> [Task item]:
The records below hold a stretch from the line with "117, 492, 144" through the line with "72, 638, 151"; return exactly those lines, ends included, and nothing more.

> [Records for this task]:
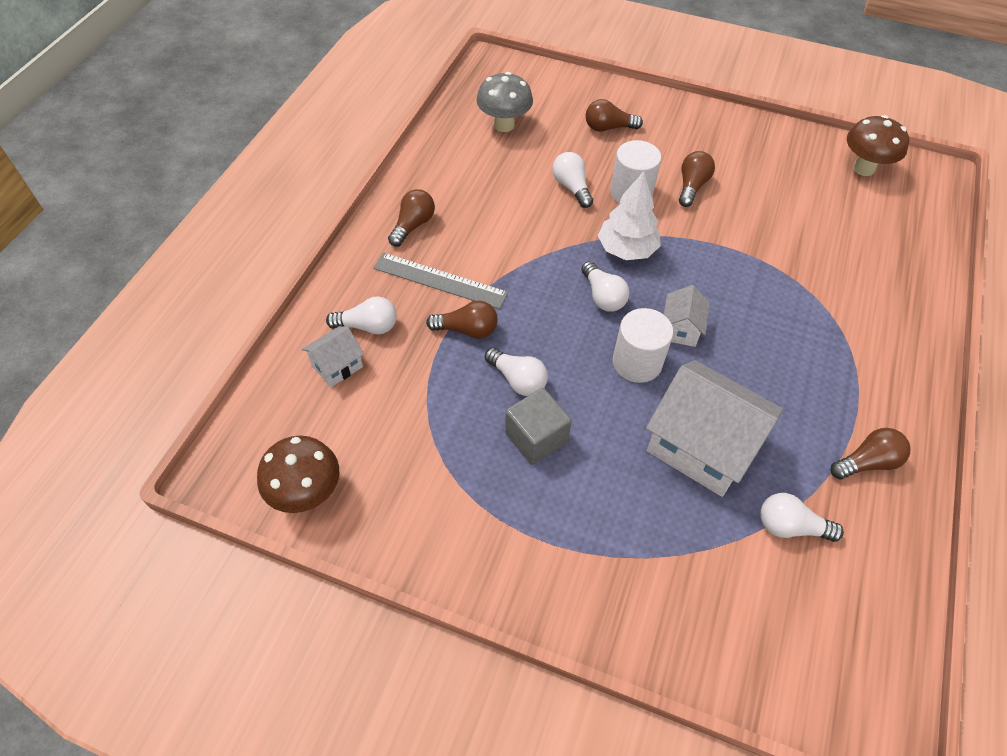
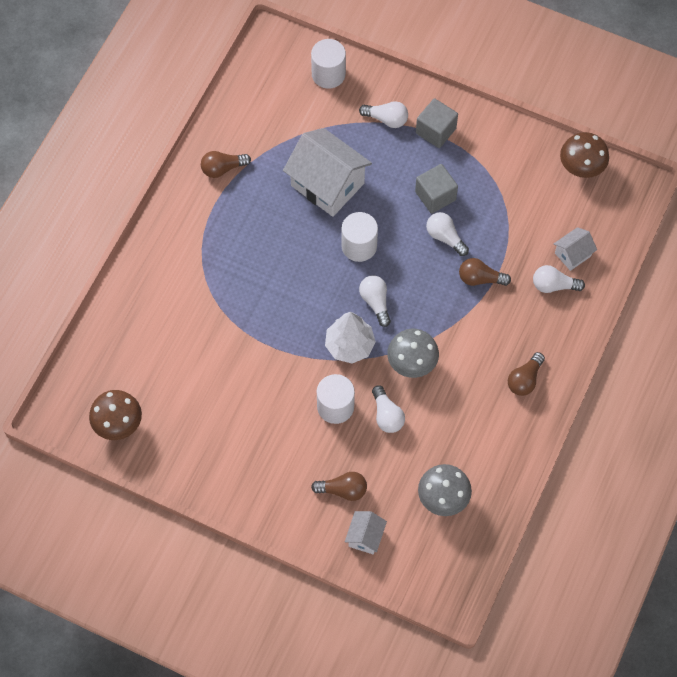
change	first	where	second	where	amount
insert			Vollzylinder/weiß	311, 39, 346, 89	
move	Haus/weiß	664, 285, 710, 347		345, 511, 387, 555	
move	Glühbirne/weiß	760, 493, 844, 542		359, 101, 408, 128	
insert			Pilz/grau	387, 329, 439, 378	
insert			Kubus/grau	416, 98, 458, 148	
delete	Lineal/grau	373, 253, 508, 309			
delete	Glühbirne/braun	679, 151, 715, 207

...

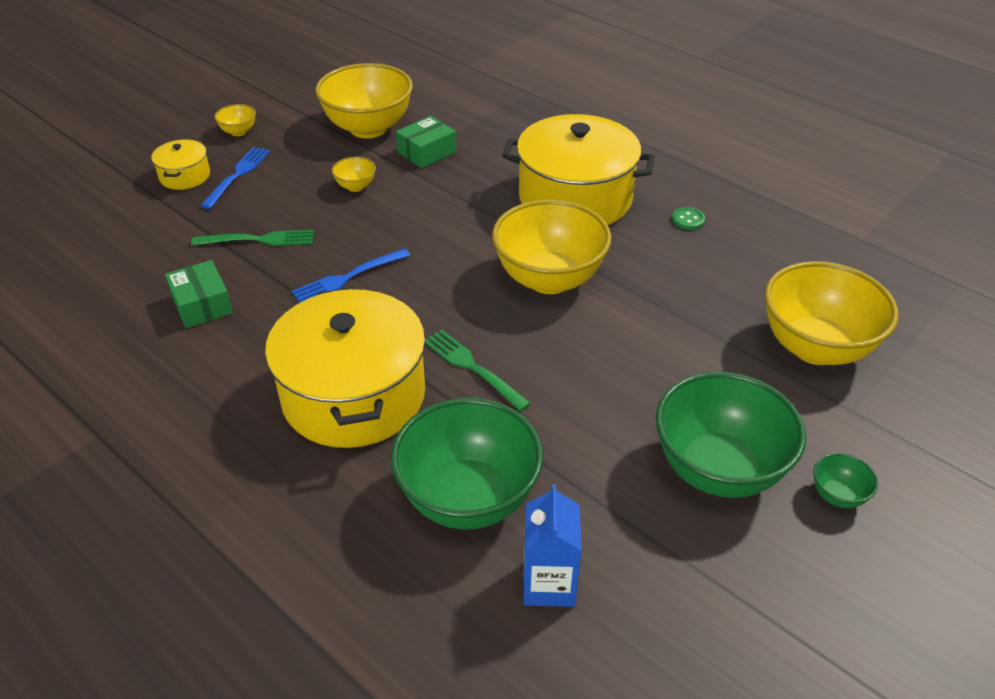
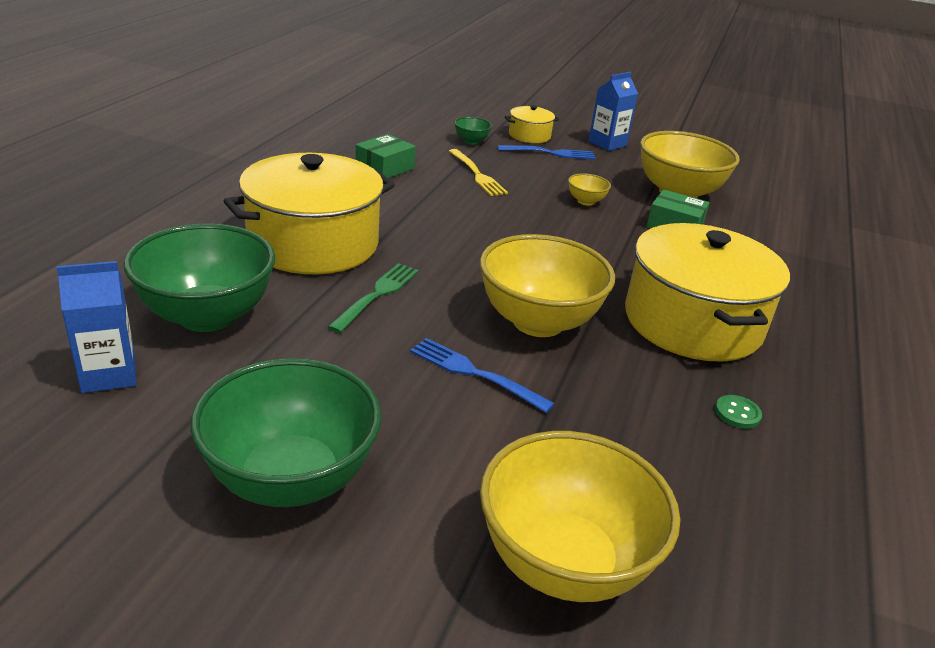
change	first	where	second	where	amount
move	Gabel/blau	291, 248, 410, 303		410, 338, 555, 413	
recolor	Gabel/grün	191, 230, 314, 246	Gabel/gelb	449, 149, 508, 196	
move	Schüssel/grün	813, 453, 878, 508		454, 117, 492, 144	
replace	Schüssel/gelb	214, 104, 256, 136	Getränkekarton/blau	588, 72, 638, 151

> [Written answer]:
move	Schüssel/grün	813, 453, 878, 508		454, 117, 492, 144	
replace	Schüssel/gelb	214, 104, 256, 136	Getränkekarton/blau	588, 72, 638, 151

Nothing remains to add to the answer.